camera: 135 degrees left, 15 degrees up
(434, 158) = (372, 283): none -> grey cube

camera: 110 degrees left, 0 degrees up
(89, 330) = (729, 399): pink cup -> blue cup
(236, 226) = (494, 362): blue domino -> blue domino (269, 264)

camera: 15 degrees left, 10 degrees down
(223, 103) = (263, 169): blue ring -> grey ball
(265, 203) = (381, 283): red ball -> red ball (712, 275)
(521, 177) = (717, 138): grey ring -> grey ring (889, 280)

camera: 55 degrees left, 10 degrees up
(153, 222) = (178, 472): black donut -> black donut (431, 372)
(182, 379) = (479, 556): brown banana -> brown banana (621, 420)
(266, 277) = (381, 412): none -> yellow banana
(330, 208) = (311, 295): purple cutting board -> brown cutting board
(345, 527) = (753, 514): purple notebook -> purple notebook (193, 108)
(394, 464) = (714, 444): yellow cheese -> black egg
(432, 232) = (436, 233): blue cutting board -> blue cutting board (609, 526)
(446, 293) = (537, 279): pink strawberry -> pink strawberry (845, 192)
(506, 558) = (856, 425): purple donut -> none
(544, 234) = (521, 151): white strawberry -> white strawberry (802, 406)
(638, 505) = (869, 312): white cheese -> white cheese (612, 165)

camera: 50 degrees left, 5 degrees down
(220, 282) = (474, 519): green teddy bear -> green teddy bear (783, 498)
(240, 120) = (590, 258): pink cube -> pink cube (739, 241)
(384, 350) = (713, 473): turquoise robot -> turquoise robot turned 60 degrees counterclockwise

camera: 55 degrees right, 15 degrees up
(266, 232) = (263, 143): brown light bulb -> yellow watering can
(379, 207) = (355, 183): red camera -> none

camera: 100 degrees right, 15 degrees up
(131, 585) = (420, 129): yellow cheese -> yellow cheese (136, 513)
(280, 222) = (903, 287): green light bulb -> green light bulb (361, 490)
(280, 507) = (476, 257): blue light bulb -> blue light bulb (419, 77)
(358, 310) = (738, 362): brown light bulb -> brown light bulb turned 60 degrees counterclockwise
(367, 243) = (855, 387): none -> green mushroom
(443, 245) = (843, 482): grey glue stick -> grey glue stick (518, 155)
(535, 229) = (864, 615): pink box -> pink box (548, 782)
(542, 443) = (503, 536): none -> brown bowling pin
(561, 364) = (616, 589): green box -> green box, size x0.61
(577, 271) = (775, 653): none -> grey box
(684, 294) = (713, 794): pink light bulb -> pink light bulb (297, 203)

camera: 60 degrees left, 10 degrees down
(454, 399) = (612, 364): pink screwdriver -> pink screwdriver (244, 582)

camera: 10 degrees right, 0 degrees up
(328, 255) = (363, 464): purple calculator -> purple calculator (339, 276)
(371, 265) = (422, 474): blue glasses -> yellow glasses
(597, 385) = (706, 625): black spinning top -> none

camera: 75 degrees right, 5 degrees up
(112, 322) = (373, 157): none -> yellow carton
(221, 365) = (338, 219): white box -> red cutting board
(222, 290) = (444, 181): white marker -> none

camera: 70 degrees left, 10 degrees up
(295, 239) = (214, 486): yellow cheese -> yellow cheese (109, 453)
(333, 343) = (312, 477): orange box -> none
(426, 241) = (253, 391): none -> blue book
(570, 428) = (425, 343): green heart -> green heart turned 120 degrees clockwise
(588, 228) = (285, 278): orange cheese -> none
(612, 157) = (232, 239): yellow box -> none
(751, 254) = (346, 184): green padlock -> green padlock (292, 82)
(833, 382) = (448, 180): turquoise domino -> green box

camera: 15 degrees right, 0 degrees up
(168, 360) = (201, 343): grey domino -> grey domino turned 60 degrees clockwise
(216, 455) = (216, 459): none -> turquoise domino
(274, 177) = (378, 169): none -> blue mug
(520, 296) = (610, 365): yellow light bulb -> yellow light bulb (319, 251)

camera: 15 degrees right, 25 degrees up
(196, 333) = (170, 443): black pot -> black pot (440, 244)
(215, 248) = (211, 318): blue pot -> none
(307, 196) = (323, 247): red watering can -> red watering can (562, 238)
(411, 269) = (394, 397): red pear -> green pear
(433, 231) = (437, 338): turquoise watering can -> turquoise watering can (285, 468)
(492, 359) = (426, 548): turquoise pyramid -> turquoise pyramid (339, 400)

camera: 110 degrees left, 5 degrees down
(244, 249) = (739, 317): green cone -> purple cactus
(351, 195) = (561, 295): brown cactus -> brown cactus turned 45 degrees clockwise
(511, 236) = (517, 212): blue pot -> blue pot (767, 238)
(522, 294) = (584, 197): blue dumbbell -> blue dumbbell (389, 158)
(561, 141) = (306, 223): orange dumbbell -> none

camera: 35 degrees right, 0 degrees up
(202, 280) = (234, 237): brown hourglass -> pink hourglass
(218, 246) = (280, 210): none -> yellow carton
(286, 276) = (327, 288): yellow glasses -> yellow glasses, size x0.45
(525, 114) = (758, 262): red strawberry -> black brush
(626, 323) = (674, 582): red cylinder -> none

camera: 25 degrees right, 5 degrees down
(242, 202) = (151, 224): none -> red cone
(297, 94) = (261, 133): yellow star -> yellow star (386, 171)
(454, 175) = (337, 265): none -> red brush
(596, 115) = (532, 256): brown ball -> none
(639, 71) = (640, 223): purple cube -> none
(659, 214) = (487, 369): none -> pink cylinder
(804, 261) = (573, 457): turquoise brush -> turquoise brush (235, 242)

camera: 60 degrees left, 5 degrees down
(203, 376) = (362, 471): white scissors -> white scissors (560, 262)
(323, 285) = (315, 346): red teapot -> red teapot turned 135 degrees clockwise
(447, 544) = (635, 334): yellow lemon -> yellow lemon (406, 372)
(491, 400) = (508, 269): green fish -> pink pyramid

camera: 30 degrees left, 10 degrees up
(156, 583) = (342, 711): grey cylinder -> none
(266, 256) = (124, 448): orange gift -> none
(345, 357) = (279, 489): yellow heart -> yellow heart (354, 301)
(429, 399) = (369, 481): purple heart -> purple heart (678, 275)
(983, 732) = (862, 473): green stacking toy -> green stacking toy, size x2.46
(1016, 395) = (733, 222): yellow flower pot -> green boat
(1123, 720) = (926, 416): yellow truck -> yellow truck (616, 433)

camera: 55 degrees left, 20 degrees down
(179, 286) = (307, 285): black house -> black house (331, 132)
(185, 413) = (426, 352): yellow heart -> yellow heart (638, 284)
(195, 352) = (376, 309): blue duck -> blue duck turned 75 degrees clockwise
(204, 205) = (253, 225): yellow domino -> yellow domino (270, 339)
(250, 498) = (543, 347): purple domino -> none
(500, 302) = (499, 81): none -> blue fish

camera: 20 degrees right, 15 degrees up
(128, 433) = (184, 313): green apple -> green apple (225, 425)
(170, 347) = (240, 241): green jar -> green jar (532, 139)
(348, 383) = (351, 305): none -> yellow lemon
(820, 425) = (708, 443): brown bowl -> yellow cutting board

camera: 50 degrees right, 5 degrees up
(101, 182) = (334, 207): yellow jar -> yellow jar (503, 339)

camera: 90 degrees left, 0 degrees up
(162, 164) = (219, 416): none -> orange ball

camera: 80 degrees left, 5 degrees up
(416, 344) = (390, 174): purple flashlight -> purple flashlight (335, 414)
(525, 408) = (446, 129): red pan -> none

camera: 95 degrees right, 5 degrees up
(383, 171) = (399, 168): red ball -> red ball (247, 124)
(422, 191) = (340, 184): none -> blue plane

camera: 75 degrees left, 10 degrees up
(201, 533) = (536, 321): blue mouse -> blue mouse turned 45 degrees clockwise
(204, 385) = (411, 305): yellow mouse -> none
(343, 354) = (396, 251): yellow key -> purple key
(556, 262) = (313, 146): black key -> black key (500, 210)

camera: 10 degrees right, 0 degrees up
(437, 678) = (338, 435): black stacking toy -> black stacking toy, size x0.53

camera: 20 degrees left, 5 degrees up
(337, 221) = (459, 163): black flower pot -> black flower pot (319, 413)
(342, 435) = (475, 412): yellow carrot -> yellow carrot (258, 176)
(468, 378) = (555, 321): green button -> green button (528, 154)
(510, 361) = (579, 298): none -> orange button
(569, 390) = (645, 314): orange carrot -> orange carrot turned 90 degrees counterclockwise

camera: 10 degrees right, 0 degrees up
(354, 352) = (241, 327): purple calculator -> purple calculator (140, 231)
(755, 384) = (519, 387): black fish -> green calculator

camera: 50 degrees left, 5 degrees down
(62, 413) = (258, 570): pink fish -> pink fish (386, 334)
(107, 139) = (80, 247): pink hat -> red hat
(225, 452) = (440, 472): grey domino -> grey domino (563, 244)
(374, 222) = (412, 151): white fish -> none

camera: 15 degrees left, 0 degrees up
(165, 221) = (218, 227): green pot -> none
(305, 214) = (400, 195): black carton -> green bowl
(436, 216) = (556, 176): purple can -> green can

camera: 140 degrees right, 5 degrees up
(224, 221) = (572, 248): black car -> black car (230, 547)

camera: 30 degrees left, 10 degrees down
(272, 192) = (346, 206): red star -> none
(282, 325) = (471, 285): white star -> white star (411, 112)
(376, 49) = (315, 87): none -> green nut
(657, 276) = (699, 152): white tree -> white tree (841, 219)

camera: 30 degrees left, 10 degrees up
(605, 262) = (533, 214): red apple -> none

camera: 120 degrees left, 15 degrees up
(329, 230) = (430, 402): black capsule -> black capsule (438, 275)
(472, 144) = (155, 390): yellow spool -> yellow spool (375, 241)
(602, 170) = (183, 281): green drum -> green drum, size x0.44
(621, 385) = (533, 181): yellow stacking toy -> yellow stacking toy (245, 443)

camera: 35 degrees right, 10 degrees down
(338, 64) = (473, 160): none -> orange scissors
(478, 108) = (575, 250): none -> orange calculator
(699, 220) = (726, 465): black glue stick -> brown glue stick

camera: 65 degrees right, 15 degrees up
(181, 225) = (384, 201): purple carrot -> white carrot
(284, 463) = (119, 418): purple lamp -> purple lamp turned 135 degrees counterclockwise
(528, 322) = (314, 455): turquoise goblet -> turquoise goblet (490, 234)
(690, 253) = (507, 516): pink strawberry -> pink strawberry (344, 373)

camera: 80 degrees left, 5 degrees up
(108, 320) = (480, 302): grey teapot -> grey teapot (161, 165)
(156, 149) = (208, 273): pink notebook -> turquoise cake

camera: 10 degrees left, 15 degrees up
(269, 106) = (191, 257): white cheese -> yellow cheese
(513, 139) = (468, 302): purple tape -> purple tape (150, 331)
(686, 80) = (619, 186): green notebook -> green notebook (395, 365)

* [Problem description]
The response must repeat exactly the lines from the top of the material through the line containing "camera: 15 degrees left, 10 degrees down", both included, with no other output.

* [Response to this task]
camera: 135 degrees left, 15 degrees up
(434, 158) = (372, 283): none -> grey cube

camera: 110 degrees left, 0 degrees up
(89, 330) = (729, 399): pink cup -> blue cup
(236, 226) = (494, 362): blue domino -> blue domino (269, 264)

camera: 15 degrees left, 10 degrees down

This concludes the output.